**TASK BRIEF**
Word for word, restate the data that follows, omitting the images.

[[ RECORDS SHOWN open ]]

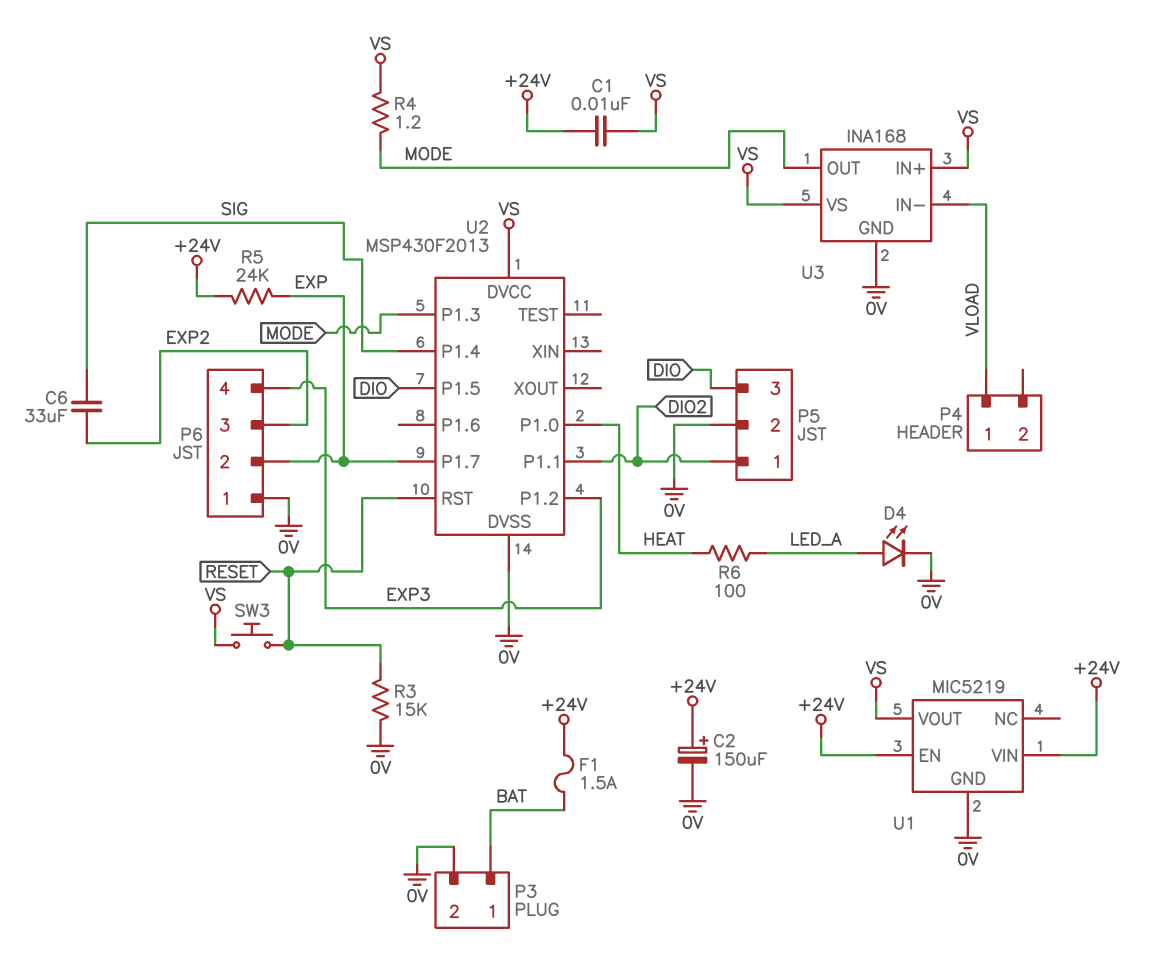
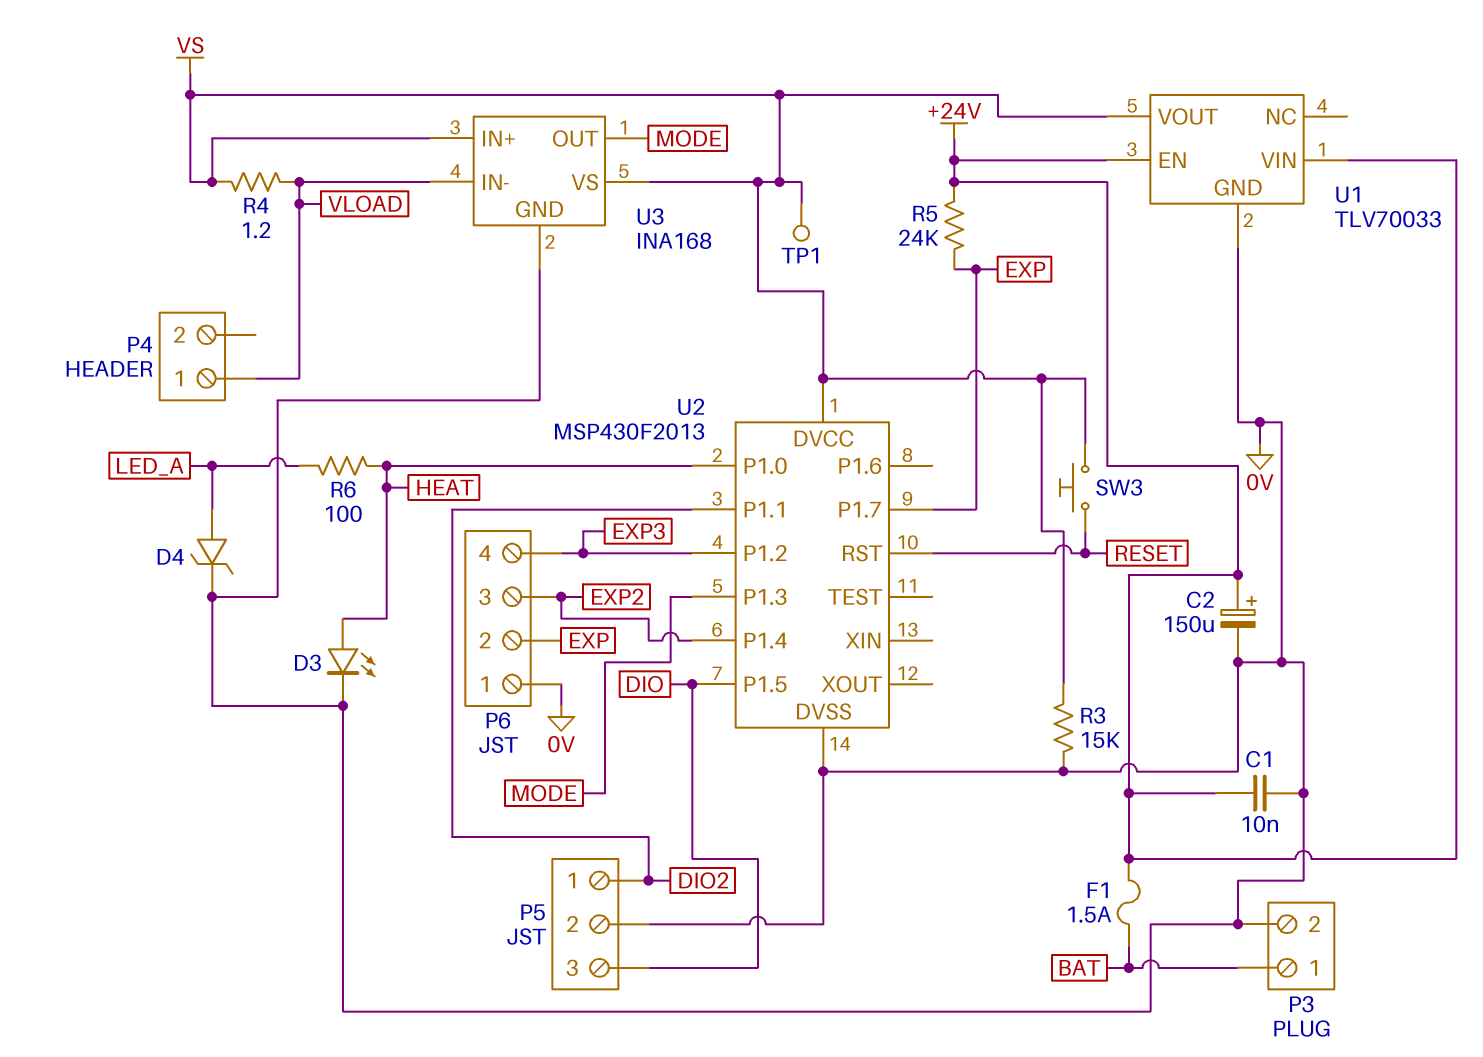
C1: 10nF (+24V, VS) -> 10nF (+24V, 0V)
C6: 33uF (EXP2, SIG) -> none
D3: none -> LED (A HEAT, K 0V)
D4: LED (A LED_A, K 0V) -> zener (A LED_A, K 0V)
R3: 15k (0V, RESET) -> 15k (0V, VS)
R4: 1.2 (MODE, VS) -> 1.2 (VLOAD, VS)
TP1: none -> test point (VS)
U1: MIC5219 -> TLV70033
U2 pin P1.4: SIG -> EXP2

[[ RECORDS SHOWN closed ]]

**ANSWER TO THIS TASK**
C1: 10nF (+24V, VS) -> 10nF (+24V, 0V)
C6: 33uF (EXP2, SIG) -> none
D3: none -> LED (A HEAT, K 0V)
D4: LED (A LED_A, K 0V) -> zener (A LED_A, K 0V)
R3: 15k (0V, RESET) -> 15k (0V, VS)
R4: 1.2 (MODE, VS) -> 1.2 (VLOAD, VS)
TP1: none -> test point (VS)
U1: MIC5219 -> TLV70033
U2 pin P1.4: SIG -> EXP2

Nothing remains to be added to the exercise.